The problem: After locating the line that contains "L1: 4.7uH (3V3, GND) -> none", quote it and all lines after it through the end of the entries, and nothing more. Pictures stay out.

Segment Start: Listed entries

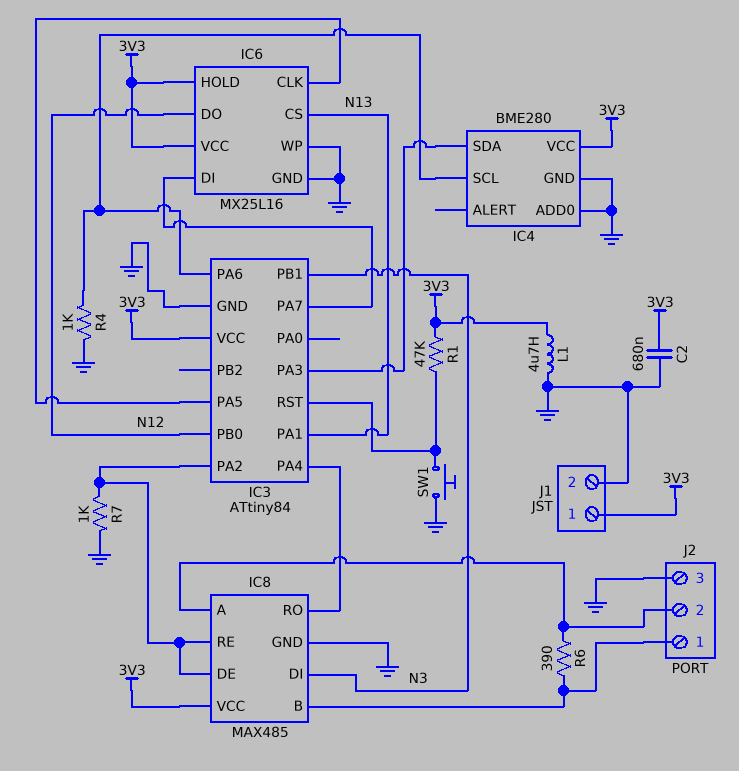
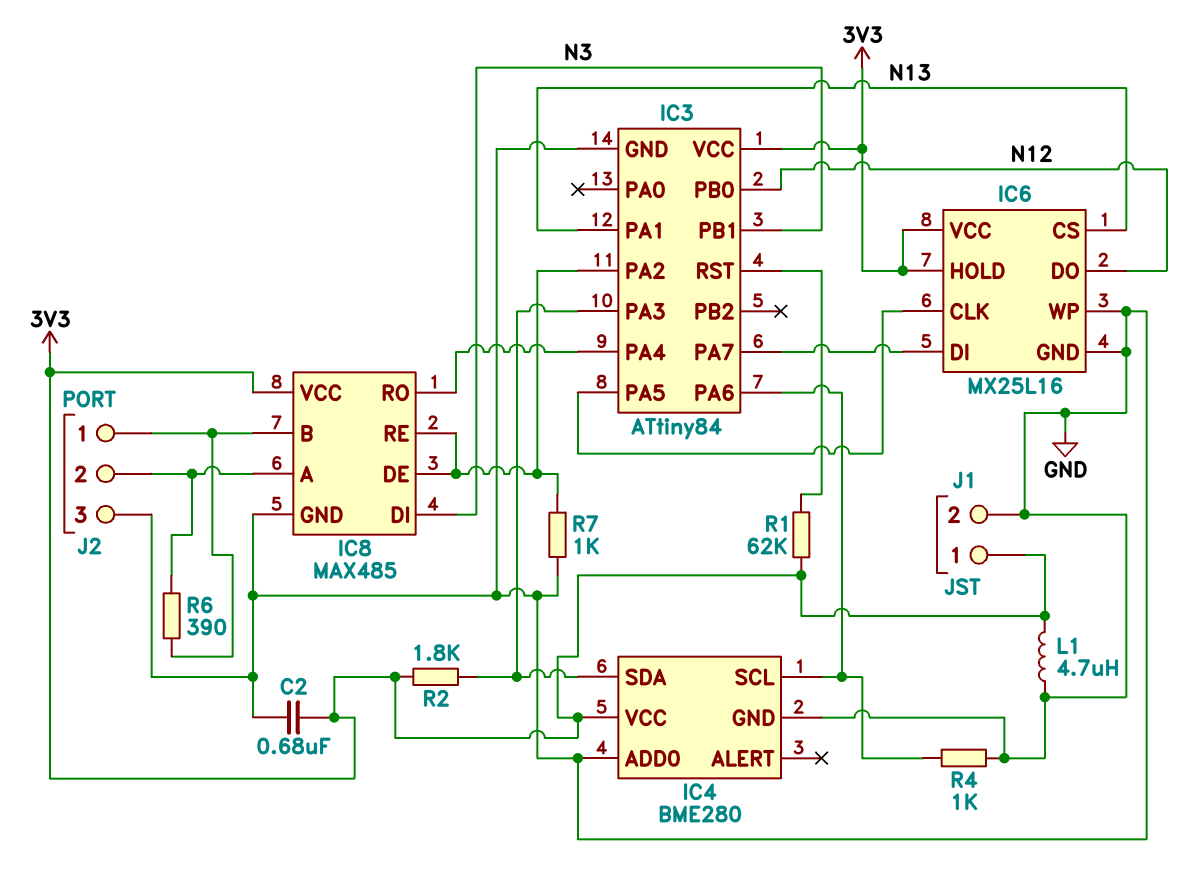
R1: 47k (3V3, IC3/RST) -> 62k (3V3, IC3/RST)
R2: none -> 1.8k (3V3, IC3/PA3)
SW1: button (GND, IC3/RST) -> none

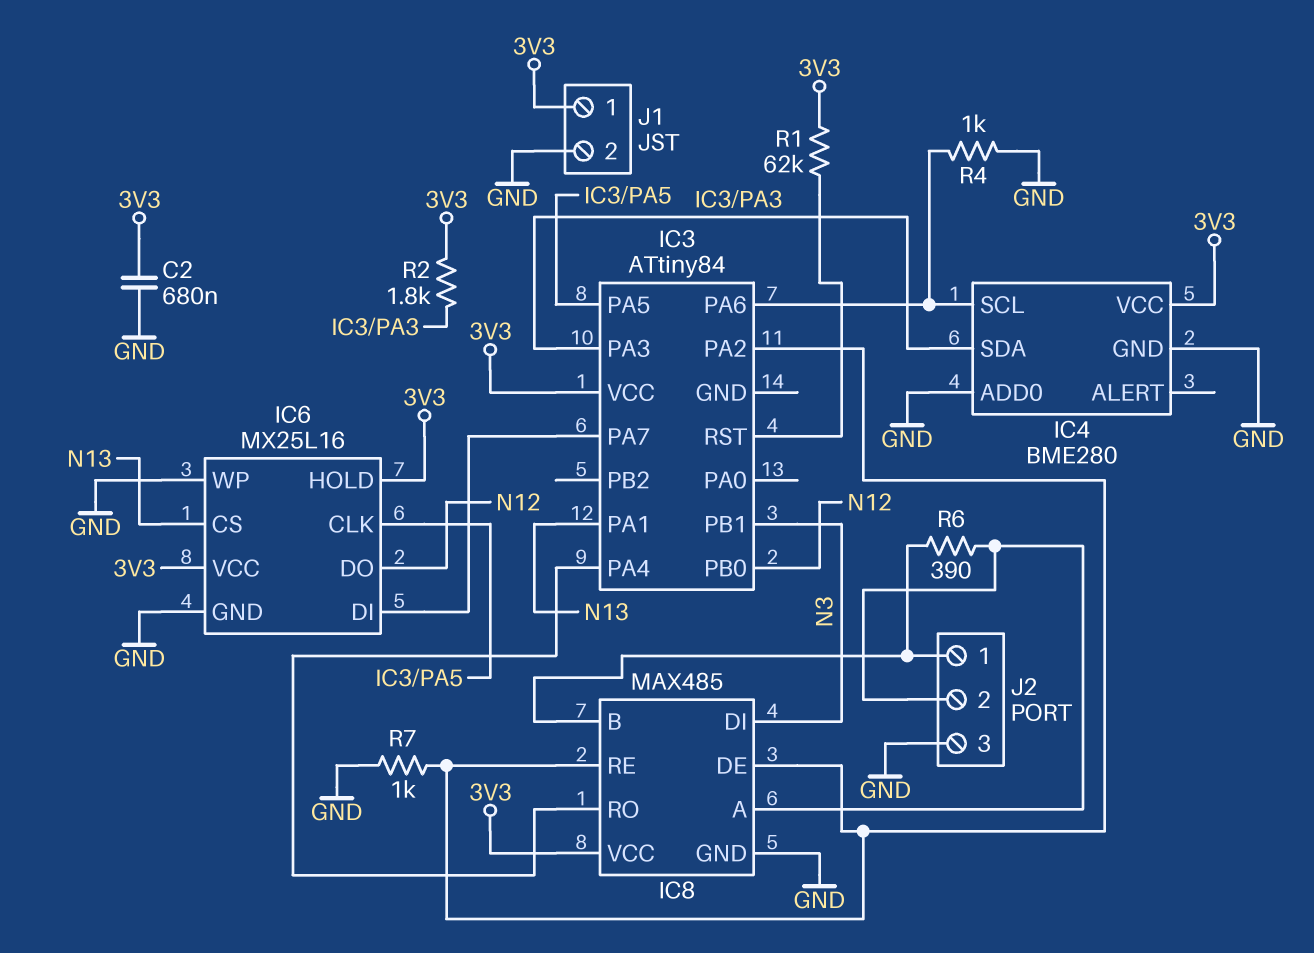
IC3 pin GND: GND -> none
L1: 4.7uH (3V3, GND) -> none

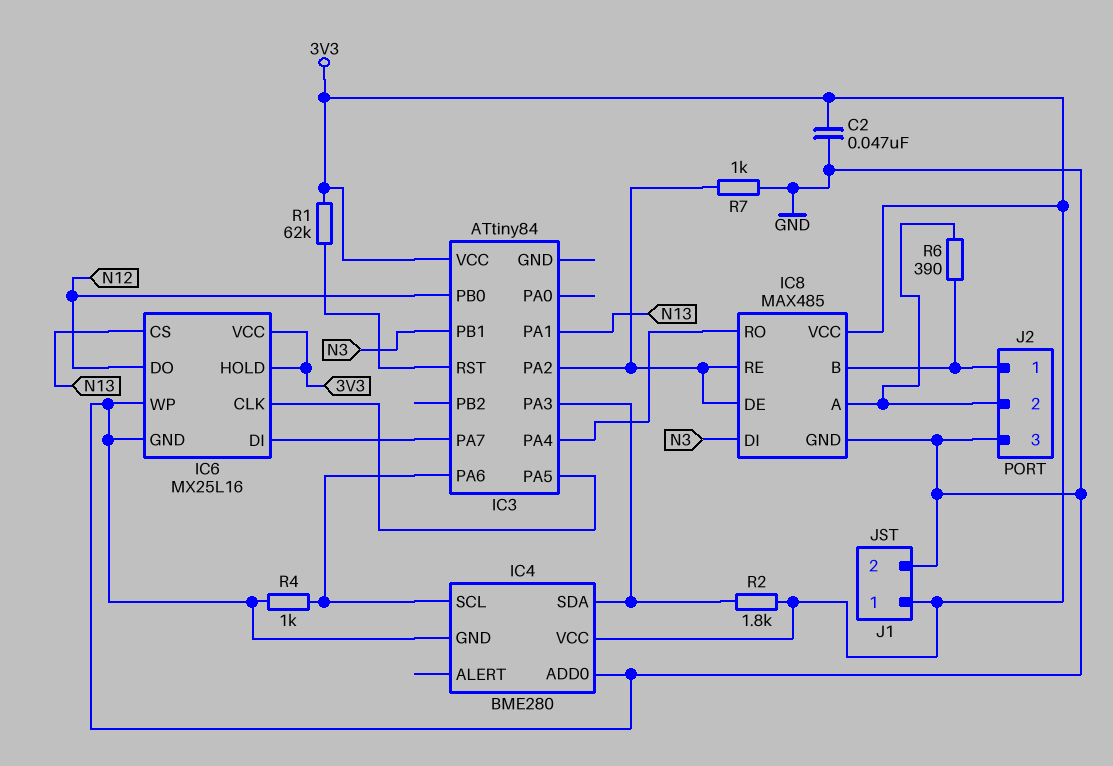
C2: 680nF (3V3, GND) -> 47nF (3V3, GND)

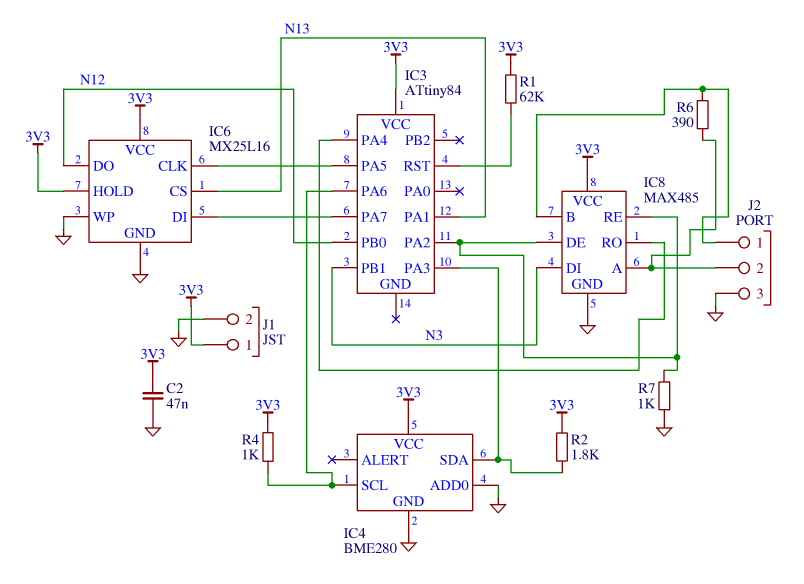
R4: 1k (GND, IC3/PA6) -> 1k (3V3, IC3/PA6)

Segment End: Listed entries

Answer to this task:
L1: 4.7uH (3V3, GND) -> none

C2: 680nF (3V3, GND) -> 47nF (3V3, GND)

R4: 1k (GND, IC3/PA6) -> 1k (3V3, IC3/PA6)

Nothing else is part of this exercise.